▶ _Task requirements_
Restate word for word the lines of the listing below, from its first line through the line with "orange line: (72, 54) -> (138, 69), moved", without the pictures.

▶ _Data_
□ □ □ □

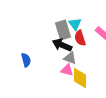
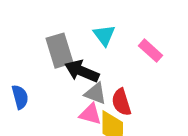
gray rectangle: (63, 30) -> (59, 51), moved
red semicircle: (80, 38) -> (121, 102), moved

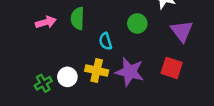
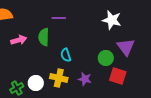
green circle: (137, 23) -> (106, 58), moved
purple star: (130, 72) -> (85, 79), size x0.6

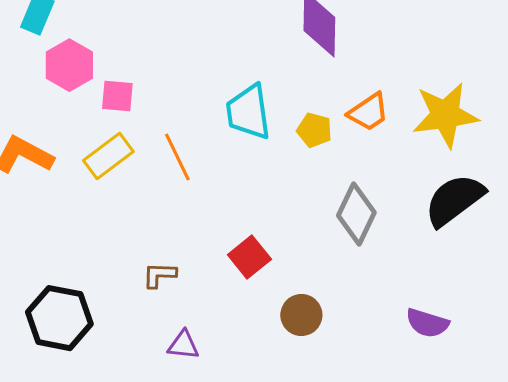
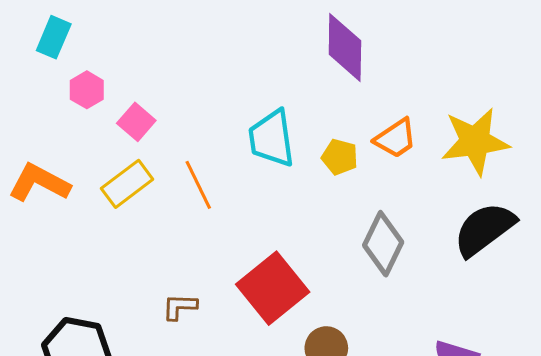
pink hexagon: (69, 65) -> (87, 90), size x0.7
pink square: (117, 96) -> (136, 122), turned 36
red square: (249, 257) -> (273, 288), size x1.6

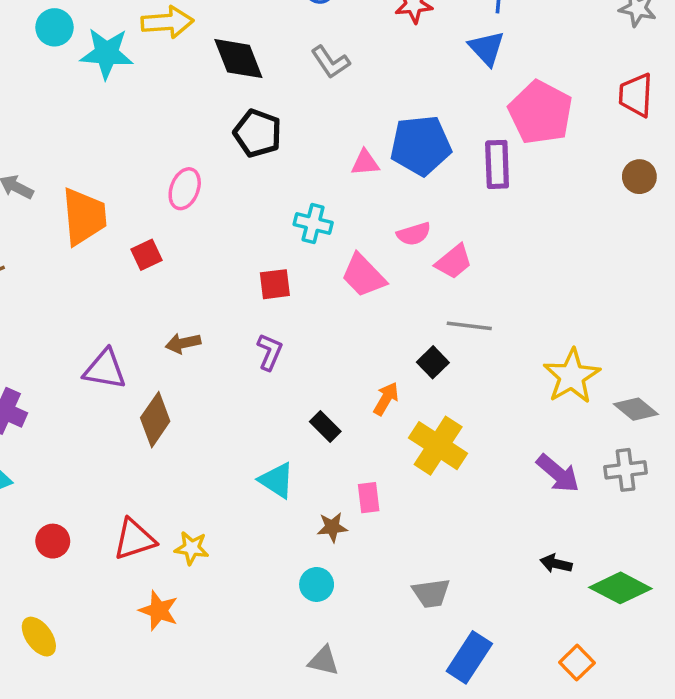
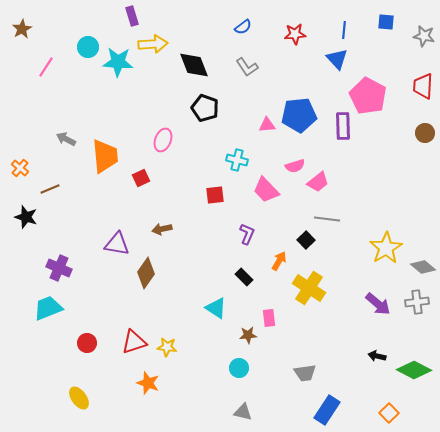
purple L-shape: (270, 352) -> (247, 234), moved

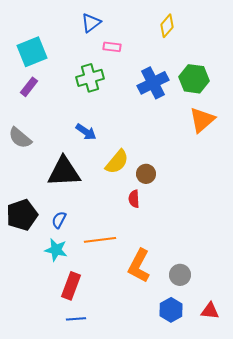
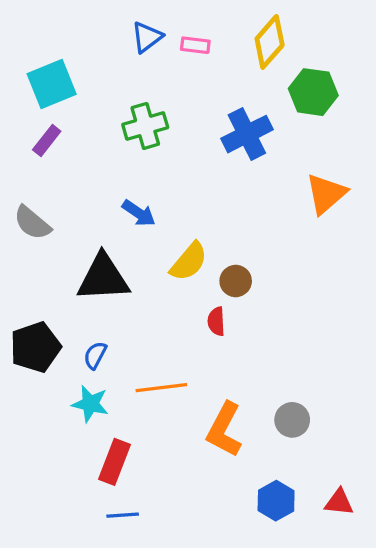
yellow diamond: (167, 26) -> (270, 42), size x1.4
pink rectangle: (112, 47) -> (195, 45), moved
green hexagon: (194, 79) -> (313, 92), moved
gray circle: (180, 275) -> (292, 420), moved

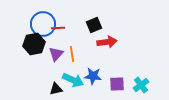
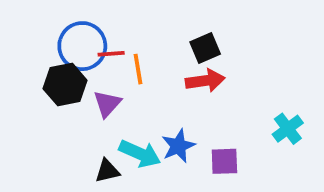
black square: (94, 25) -> (205, 48), moved
orange line: (72, 54) -> (138, 69), moved
blue star: (93, 76) -> (178, 146), turned -30
cyan cross: (141, 85) -> (288, 129), moved

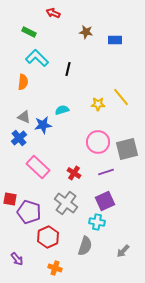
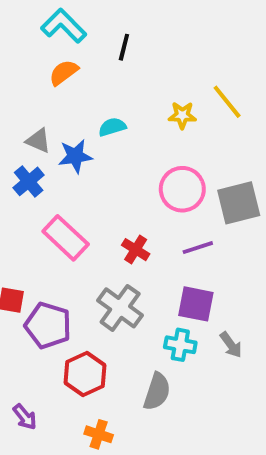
orange semicircle: (23, 82) -> (64, 72), moved, turned -133
purple square: (105, 201) -> (196, 304), turned 36
gray arrow: (123, 251) -> (231, 345), moved, turned -80

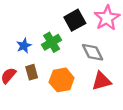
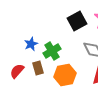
green cross: (52, 42) -> (52, 51), moved

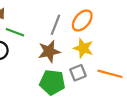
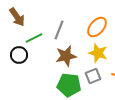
gray line: (56, 25) -> (59, 30), moved
green line: (15, 32) -> (34, 38), turned -48

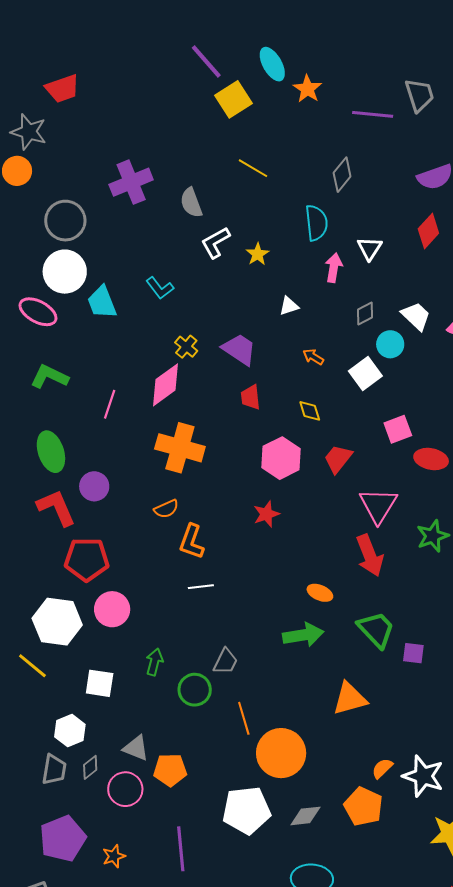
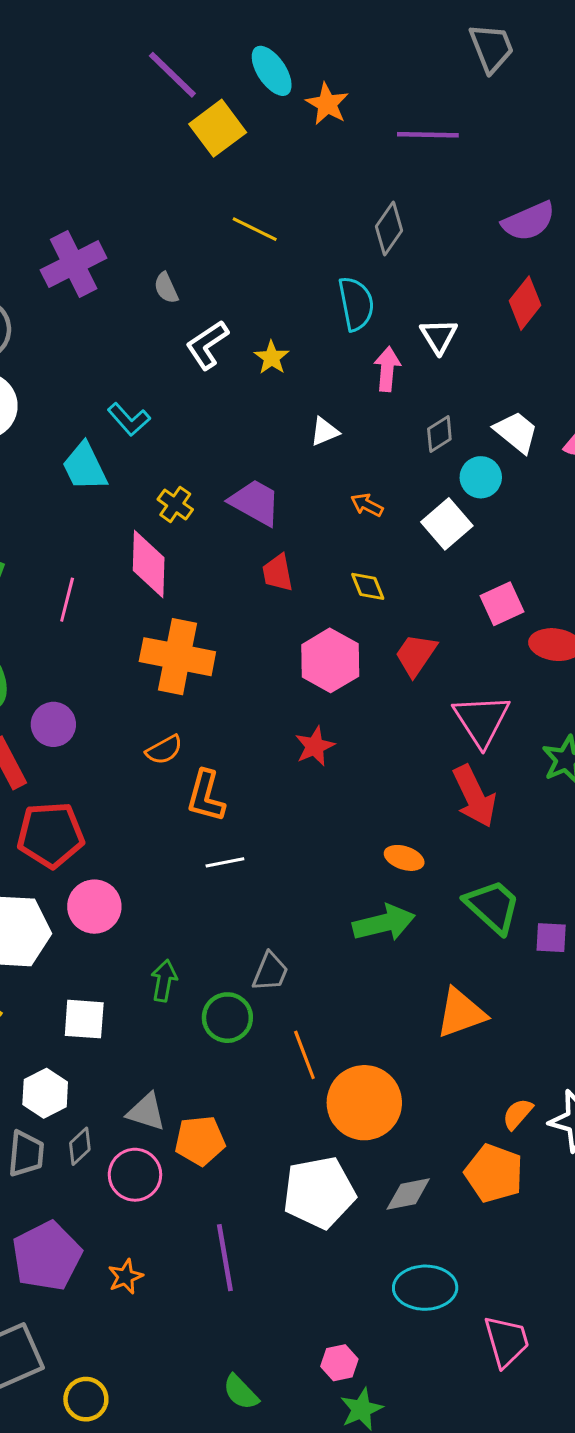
gray trapezoid: (419, 95) -> (491, 48), moved
gray semicircle: (191, 203) -> (166, 288), size x0.7
cyan trapezoid: (102, 302) -> (85, 467), moved
pink diamond: (165, 385) -> (149, 564), turned -48

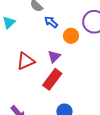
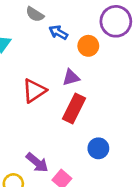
purple triangle: (54, 56) -> (71, 77), turned 40

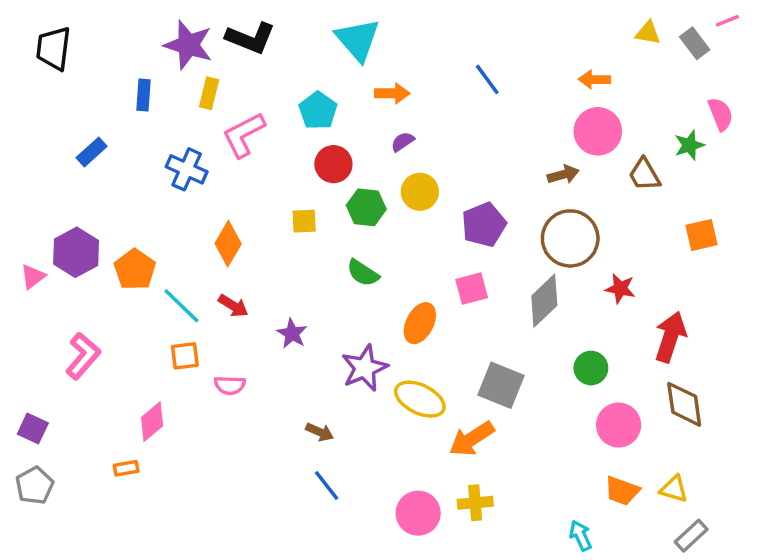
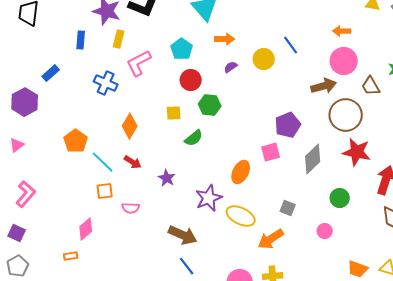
blue line: (487, 79) -> (291, 45), moved
brown arrow: (563, 175) -> (324, 86), size x1.4
yellow circle: (420, 192) -> (264, 59), moved
purple pentagon: (484, 225) -> (288, 125), moved
brown circle: (570, 238) -> (346, 115), moved
purple hexagon: (76, 252) -> (25, 102), moved
green semicircle: (363, 273) -> (194, 138), moved, turned -72
red star: (620, 289) -> (357, 152), size x1.6
pink L-shape: (83, 356) -> (26, 194), moved
gray square: (501, 385) -> (288, 208), size x0.6
pink circle: (619, 425) -> (325, 231), moved, size x0.6
brown arrow: (320, 432) -> (183, 235), size x1.8

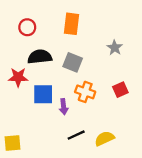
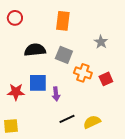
red circle: (27, 27) -> (15, 18), moved
red star: (18, 77) -> (16, 92), moved
orange cross: (85, 92) -> (83, 73), moved

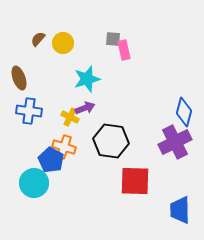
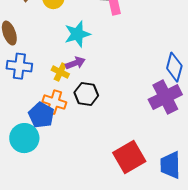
black hexagon: (111, 141) -> (86, 94), moved, size x0.7
red square: (135, 181) -> (129, 157), moved, turned -32

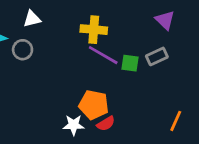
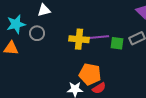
yellow cross: (94, 30) -> (79, 39), moved
purple line: (103, 55) -> (97, 37), turned -35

□ □ □ □

▶ _Response to this task_
gray rectangle: (63, 30) -> (59, 51), moved
red semicircle: (80, 38) -> (121, 102), moved

green circle: (137, 23) -> (106, 58), moved
purple star: (130, 72) -> (85, 79), size x0.6

pink hexagon: (69, 65) -> (87, 90), size x0.7
pink square: (117, 96) -> (136, 122), turned 36
red square: (249, 257) -> (273, 288), size x1.6

purple L-shape: (270, 352) -> (247, 234), moved

yellow diamond: (167, 26) -> (270, 42), size x1.4
pink rectangle: (112, 47) -> (195, 45), moved
green hexagon: (194, 79) -> (313, 92), moved
gray circle: (180, 275) -> (292, 420), moved

black square: (94, 25) -> (205, 48), moved
orange line: (72, 54) -> (138, 69), moved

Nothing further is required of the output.